Structured diff data
Start of Block
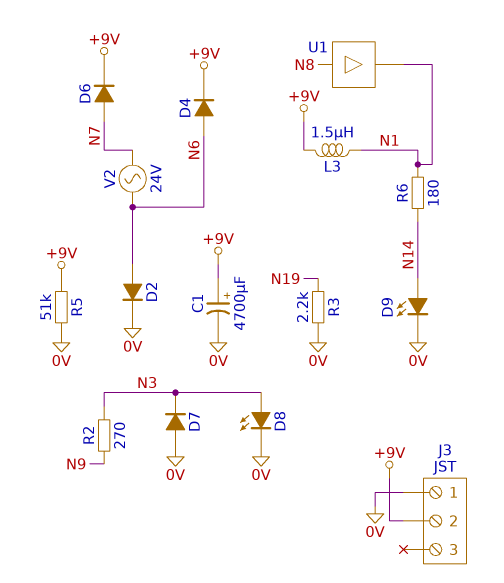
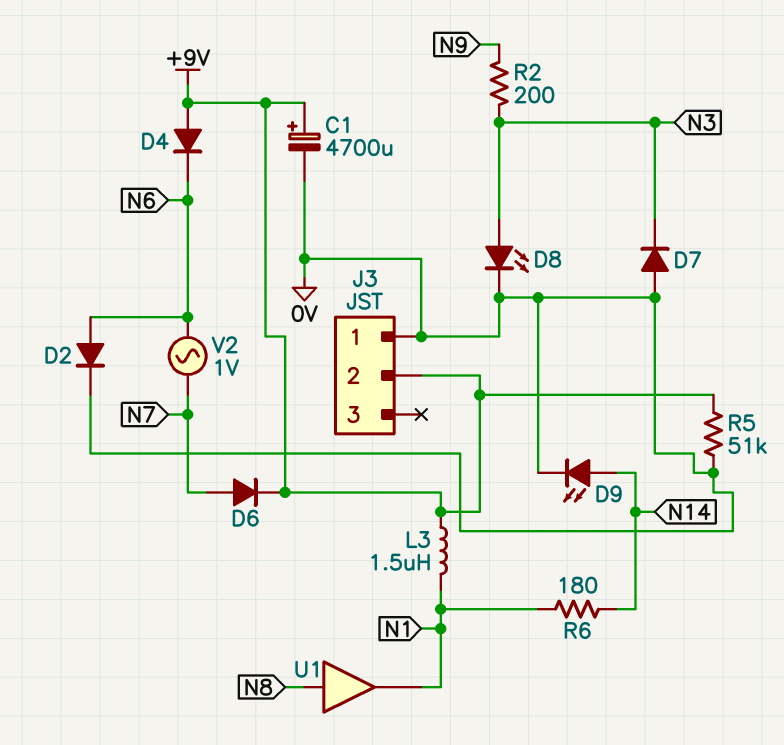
D4: diode (A N6, K +9V) -> diode (A +9V, K N6)
R2: 270 (N3, N9) -> 200 (N3, N9)
R3: 2.2k (0V, N19) -> none
V2: AC 24V (N6, N7) -> AC 1V (N6, N7)

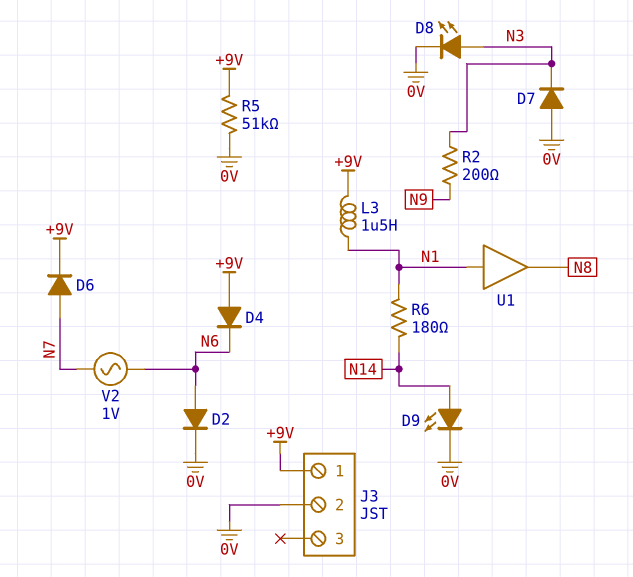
C1: 4700uF (plus +9V, minus 0V) -> none
J3 pin 1: 0V -> +9V
J3 pin 2: +9V -> 0V
U1: buffer (in N8, out N1) -> buffer (in N1, out N8)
End of Block
### What the exercise asks
Exactly how many lines of the records hold "none"? Give the number without any words.

### Output of the exercise
2